DATA TO EXAMINE —
[Start of Attachment]

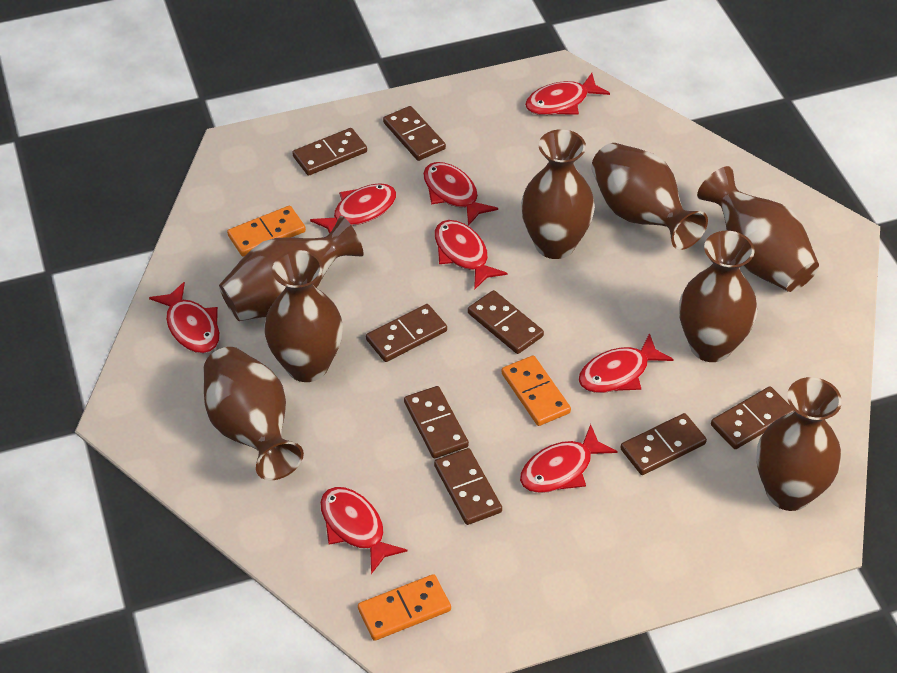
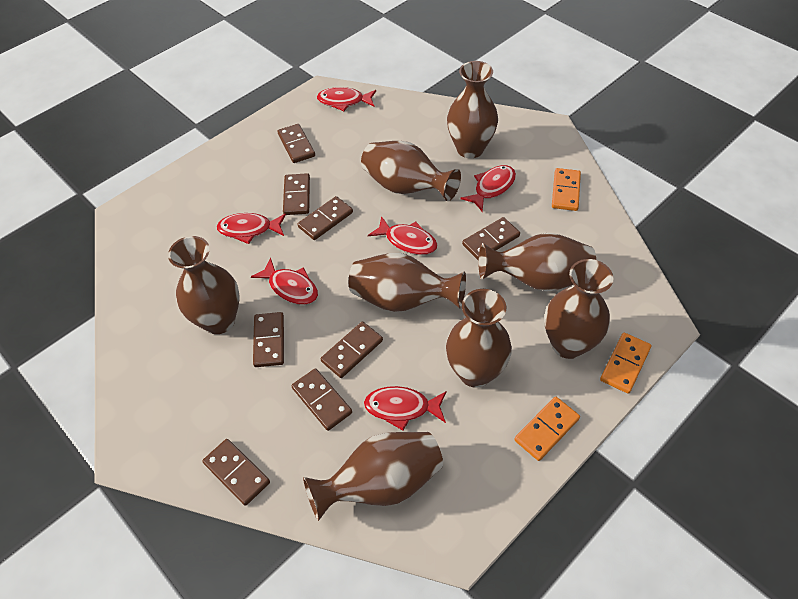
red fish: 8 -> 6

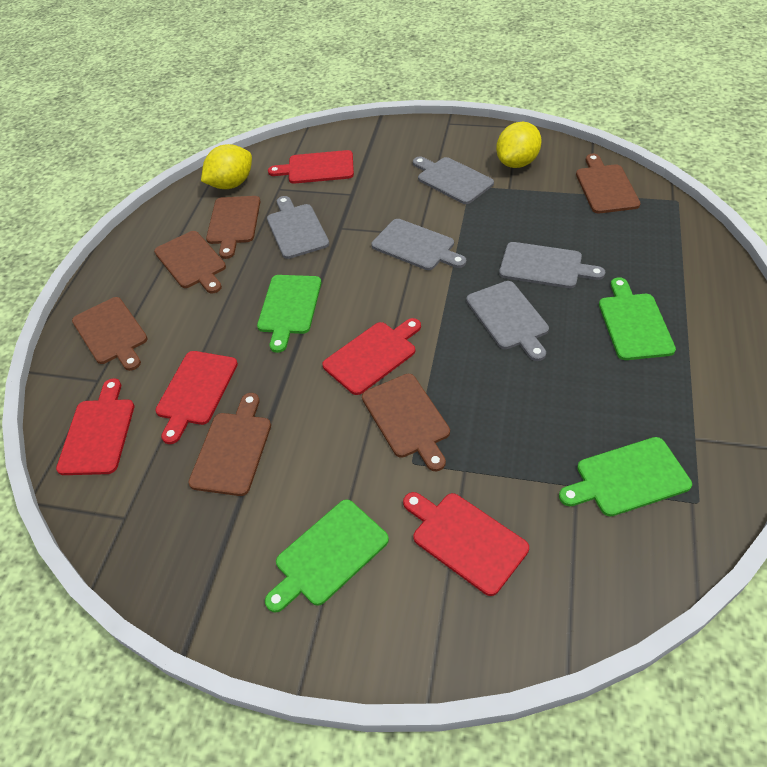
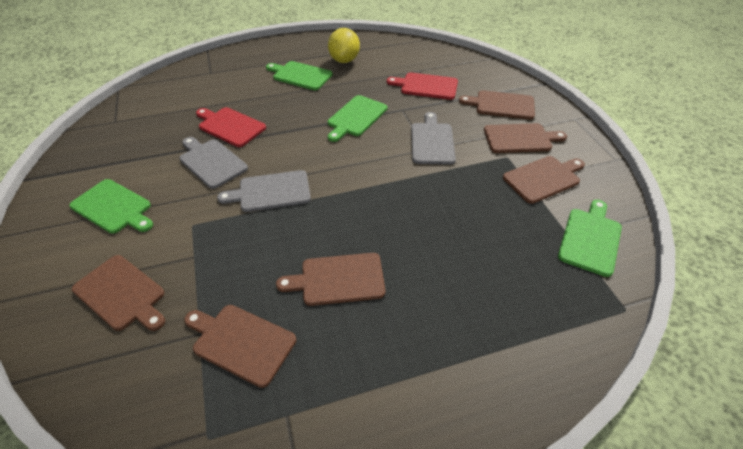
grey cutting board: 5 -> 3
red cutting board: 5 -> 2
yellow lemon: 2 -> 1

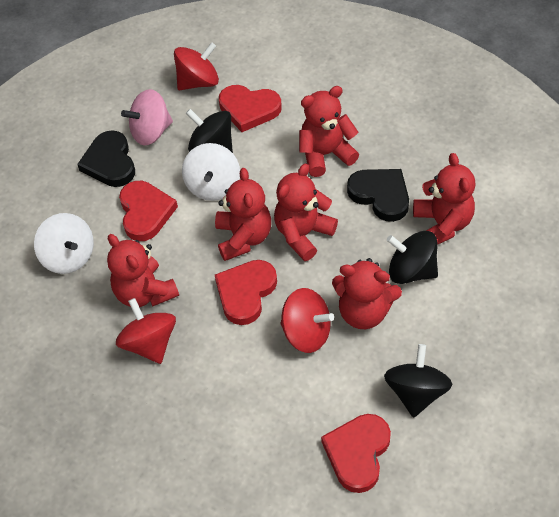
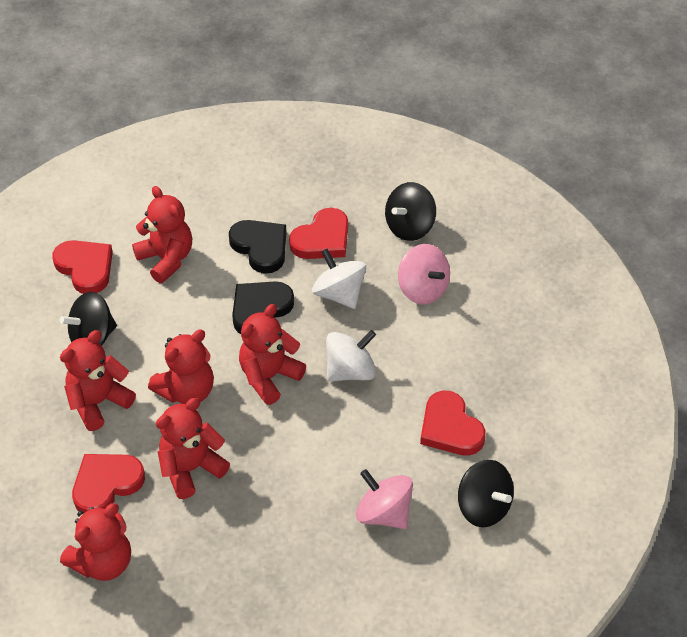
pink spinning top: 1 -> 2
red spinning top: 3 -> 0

[End of Attachment]

WHAT TO PRODUCE — Please restate word for word each line from the one containing "red cutting board: 5 -> 2" to the end of the data above, without the pictures.

ANSWER SPACE —
red cutting board: 5 -> 2
yellow lemon: 2 -> 1

pink spinning top: 1 -> 2
red spinning top: 3 -> 0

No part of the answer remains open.